====== Data records

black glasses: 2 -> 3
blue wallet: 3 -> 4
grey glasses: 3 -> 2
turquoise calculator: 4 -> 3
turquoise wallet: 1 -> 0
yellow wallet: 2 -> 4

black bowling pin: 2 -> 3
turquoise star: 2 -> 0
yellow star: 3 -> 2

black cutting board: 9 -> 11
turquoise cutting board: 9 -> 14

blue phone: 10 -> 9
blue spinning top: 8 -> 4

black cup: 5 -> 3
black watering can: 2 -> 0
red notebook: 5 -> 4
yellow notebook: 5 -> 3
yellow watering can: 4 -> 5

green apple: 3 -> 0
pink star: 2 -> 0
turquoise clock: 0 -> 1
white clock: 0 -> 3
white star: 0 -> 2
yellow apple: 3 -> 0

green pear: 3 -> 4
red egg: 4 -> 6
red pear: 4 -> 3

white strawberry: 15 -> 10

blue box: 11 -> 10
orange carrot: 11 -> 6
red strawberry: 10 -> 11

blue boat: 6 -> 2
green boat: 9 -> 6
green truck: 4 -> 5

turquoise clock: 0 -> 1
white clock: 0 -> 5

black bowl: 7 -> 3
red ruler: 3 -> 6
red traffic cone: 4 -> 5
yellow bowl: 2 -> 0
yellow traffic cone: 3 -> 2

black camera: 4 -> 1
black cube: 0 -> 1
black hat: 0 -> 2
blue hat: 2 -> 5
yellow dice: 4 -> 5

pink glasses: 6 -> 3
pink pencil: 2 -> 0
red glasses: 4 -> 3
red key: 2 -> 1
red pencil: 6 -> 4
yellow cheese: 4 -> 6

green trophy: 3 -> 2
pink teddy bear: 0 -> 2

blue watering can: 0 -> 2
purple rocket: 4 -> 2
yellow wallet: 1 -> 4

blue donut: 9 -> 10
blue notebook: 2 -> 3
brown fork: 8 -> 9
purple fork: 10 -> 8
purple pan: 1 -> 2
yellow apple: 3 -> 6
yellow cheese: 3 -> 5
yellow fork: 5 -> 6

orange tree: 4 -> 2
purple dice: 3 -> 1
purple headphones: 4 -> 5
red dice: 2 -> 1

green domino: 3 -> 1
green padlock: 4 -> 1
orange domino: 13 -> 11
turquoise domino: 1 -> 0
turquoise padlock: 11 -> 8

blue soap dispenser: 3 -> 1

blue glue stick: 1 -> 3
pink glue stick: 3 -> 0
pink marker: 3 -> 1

============

Aim of the exercise:
Every line above from the line with "blue boat: 6 -> 2" to the line with "black cube: 0 -> 1", inclusive, must be returned exactly; no other line belongs in the reply.

Answer to this problem:
blue boat: 6 -> 2
green boat: 9 -> 6
green truck: 4 -> 5

turquoise clock: 0 -> 1
white clock: 0 -> 5

black bowl: 7 -> 3
red ruler: 3 -> 6
red traffic cone: 4 -> 5
yellow bowl: 2 -> 0
yellow traffic cone: 3 -> 2

black camera: 4 -> 1
black cube: 0 -> 1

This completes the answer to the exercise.